The lines wanted run from the first one below through the one with "camera: 85 degrees right, 5 degrees down". Return them exactly.

(Before-and-after object lists)
#####
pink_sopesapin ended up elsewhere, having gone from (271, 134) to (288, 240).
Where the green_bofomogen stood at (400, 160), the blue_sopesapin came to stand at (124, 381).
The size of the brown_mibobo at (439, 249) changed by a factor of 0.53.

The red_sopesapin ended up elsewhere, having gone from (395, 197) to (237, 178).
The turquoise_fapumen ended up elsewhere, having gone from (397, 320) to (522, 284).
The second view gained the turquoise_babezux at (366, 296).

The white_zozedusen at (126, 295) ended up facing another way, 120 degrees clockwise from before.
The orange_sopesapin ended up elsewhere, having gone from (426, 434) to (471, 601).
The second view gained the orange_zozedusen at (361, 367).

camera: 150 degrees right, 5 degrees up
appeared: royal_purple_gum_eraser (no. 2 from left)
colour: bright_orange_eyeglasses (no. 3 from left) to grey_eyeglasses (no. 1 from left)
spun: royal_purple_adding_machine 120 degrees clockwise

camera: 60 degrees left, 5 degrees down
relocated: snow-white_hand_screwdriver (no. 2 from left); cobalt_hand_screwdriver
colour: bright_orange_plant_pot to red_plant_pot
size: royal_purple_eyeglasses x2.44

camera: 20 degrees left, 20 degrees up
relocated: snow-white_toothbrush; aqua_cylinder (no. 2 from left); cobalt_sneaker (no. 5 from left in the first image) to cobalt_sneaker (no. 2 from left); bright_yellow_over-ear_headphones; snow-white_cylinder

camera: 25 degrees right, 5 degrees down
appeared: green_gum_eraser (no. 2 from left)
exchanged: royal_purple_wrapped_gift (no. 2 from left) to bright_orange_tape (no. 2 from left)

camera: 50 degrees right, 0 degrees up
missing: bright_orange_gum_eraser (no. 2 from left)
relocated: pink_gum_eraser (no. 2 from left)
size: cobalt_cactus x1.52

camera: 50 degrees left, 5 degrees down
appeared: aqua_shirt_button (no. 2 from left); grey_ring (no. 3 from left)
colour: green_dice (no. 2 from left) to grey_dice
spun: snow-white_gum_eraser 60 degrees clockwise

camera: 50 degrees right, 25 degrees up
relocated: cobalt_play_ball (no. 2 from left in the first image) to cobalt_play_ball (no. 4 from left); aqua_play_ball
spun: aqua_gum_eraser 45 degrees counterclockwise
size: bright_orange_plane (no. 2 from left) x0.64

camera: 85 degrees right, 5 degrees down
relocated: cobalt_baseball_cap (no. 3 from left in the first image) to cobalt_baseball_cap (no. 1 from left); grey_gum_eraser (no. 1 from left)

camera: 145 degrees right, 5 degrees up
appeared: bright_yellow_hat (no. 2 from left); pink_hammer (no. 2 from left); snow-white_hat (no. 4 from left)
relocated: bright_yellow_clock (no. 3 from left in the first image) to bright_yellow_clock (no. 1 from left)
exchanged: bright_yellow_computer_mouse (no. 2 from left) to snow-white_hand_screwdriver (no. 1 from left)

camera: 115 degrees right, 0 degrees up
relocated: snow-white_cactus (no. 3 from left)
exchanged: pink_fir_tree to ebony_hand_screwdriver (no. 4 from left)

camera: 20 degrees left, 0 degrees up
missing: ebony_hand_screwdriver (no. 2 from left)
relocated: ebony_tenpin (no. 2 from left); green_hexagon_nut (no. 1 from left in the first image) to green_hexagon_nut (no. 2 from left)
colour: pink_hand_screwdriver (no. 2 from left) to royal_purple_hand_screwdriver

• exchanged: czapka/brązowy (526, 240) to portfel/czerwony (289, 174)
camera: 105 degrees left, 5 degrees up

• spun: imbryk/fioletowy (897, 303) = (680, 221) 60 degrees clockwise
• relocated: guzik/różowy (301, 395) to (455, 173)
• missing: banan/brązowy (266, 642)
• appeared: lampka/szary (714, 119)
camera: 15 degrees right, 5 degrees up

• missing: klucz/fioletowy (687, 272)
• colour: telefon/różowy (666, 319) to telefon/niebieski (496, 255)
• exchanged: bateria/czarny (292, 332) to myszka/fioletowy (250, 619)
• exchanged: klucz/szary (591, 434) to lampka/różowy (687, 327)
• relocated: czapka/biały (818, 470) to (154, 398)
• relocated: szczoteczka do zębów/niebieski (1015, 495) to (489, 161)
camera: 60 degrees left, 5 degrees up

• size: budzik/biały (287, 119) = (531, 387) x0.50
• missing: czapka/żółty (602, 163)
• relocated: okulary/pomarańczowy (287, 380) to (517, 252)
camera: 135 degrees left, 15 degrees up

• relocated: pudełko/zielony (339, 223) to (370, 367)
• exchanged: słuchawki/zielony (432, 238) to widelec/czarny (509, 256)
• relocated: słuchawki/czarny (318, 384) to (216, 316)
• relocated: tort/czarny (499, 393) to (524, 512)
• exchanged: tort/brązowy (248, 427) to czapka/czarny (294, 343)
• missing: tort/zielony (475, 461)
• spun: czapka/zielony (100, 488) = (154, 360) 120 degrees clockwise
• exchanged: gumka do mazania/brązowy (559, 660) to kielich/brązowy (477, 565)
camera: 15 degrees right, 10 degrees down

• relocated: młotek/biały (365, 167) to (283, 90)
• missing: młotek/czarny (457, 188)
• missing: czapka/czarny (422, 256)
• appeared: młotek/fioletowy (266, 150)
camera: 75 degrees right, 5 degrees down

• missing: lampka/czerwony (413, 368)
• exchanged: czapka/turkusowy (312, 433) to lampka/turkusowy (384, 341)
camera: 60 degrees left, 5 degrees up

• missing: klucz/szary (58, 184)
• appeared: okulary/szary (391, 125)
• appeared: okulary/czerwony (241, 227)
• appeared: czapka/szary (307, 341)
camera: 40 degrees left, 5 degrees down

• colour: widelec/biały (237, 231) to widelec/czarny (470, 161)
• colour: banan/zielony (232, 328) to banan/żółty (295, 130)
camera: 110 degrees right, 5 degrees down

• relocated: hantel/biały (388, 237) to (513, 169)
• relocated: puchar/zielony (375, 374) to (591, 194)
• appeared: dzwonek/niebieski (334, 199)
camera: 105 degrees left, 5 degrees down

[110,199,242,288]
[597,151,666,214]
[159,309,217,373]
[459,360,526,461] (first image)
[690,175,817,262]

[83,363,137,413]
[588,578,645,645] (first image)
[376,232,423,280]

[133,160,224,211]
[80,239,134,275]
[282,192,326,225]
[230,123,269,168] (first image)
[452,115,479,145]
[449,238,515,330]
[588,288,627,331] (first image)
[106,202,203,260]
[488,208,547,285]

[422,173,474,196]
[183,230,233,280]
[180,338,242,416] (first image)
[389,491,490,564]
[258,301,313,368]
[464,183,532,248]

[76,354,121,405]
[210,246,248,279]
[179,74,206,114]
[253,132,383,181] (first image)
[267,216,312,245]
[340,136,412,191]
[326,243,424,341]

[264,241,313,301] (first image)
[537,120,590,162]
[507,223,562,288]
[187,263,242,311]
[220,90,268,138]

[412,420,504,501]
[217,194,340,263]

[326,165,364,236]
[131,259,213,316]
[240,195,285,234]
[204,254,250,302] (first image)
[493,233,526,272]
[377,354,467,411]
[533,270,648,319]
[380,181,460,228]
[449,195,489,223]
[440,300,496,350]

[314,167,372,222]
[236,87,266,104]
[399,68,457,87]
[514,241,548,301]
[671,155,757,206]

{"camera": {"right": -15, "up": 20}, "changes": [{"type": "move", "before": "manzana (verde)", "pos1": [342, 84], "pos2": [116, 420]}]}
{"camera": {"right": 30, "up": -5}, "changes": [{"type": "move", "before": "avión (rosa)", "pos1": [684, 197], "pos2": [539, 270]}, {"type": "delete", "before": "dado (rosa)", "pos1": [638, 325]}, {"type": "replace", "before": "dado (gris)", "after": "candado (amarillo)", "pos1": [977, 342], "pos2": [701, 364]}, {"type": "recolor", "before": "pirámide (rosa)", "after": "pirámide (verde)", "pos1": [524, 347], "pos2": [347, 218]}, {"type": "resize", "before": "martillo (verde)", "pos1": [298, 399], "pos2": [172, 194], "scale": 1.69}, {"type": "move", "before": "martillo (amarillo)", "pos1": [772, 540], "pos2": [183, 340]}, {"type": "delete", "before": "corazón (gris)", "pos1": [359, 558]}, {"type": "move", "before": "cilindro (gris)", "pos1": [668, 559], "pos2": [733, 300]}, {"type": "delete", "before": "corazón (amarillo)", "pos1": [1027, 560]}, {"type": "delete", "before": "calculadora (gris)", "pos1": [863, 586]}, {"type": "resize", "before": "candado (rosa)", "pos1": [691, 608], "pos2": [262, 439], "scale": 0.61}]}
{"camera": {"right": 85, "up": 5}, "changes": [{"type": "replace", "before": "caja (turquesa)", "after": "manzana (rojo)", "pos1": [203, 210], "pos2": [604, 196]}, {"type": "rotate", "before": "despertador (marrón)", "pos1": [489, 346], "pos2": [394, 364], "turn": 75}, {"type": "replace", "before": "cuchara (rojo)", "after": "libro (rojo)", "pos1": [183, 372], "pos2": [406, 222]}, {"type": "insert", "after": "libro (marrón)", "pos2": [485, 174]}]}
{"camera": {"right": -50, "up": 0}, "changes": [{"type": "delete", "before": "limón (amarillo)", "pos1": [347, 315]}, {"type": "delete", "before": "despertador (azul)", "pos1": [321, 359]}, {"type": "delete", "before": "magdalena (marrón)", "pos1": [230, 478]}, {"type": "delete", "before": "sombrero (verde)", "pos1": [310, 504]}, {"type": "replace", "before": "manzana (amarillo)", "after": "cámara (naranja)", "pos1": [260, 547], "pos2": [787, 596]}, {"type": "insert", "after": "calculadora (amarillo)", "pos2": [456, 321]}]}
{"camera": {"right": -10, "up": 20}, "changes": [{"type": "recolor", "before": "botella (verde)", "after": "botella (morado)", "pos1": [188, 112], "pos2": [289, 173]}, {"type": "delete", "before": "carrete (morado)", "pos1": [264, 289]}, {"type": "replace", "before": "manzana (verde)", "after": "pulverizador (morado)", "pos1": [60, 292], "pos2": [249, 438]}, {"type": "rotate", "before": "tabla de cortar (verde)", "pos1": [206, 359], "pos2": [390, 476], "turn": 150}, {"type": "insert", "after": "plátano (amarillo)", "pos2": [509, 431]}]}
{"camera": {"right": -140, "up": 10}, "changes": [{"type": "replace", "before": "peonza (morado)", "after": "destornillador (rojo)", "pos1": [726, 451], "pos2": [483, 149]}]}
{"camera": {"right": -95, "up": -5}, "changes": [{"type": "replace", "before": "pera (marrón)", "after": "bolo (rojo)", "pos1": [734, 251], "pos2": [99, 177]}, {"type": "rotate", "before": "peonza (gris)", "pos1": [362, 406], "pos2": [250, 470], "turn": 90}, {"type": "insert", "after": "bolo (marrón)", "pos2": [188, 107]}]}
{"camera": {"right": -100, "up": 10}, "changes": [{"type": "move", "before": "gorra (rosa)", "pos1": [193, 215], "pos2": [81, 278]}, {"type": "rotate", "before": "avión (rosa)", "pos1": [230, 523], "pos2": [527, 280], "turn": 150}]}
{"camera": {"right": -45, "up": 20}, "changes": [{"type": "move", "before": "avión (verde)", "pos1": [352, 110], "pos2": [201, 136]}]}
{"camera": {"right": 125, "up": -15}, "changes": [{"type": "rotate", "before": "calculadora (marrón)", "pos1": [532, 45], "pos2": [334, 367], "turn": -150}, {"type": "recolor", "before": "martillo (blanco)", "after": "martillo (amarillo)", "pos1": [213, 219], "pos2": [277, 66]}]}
#####
EXERCISE RESPONSE:
pink_sopesapin ended up elsewhere, having gone from (271, 134) to (288, 240).
Where the green_bofomogen stood at (400, 160), the blue_sopesapin came to stand at (124, 381).
The size of the brown_mibobo at (439, 249) changed by a factor of 0.53.

The red_sopesapin ended up elsewhere, having gone from (395, 197) to (237, 178).
The turquoise_fapumen ended up elsewhere, having gone from (397, 320) to (522, 284).
The second view gained the turquoise_babezux at (366, 296).

The white_zozedusen at (126, 295) ended up facing another way, 120 degrees clockwise from before.
The orange_sopesapin ended up elsewhere, having gone from (426, 434) to (471, 601).
The second view gained the orange_zozedusen at (361, 367).

camera: 150 degrees right, 5 degrees up
appeared: royal_purple_gum_eraser (no. 2 from left)
colour: bright_orange_eyeglasses (no. 3 from left) to grey_eyeglasses (no. 1 from left)
spun: royal_purple_adding_machine 120 degrees clockwise

camera: 60 degrees left, 5 degrees down
relocated: snow-white_hand_screwdriver (no. 2 from left); cobalt_hand_screwdriver
colour: bright_orange_plant_pot to red_plant_pot
size: royal_purple_eyeglasses x2.44

camera: 20 degrees left, 20 degrees up
relocated: snow-white_toothbrush; aqua_cylinder (no. 2 from left); cobalt_sneaker (no. 5 from left in the first image) to cobalt_sneaker (no. 2 from left); bright_yellow_over-ear_headphones; snow-white_cylinder

camera: 25 degrees right, 5 degrees down
appeared: green_gum_eraser (no. 2 from left)
exchanged: royal_purple_wrapped_gift (no. 2 from left) to bright_orange_tape (no. 2 from left)

camera: 50 degrees right, 0 degrees up
missing: bright_orange_gum_eraser (no. 2 from left)
relocated: pink_gum_eraser (no. 2 from left)
size: cobalt_cactus x1.52

camera: 50 degrees left, 5 degrees down
appeared: aqua_shirt_button (no. 2 from left); grey_ring (no. 3 from left)
colour: green_dice (no. 2 from left) to grey_dice
spun: snow-white_gum_eraser 60 degrees clockwise

camera: 50 degrees right, 25 degrees up
relocated: cobalt_play_ball (no. 2 from left in the first image) to cobalt_play_ball (no. 4 from left); aqua_play_ball
spun: aqua_gum_eraser 45 degrees counterclockwise
size: bright_orange_plane (no. 2 from left) x0.64

camera: 85 degrees right, 5 degrees down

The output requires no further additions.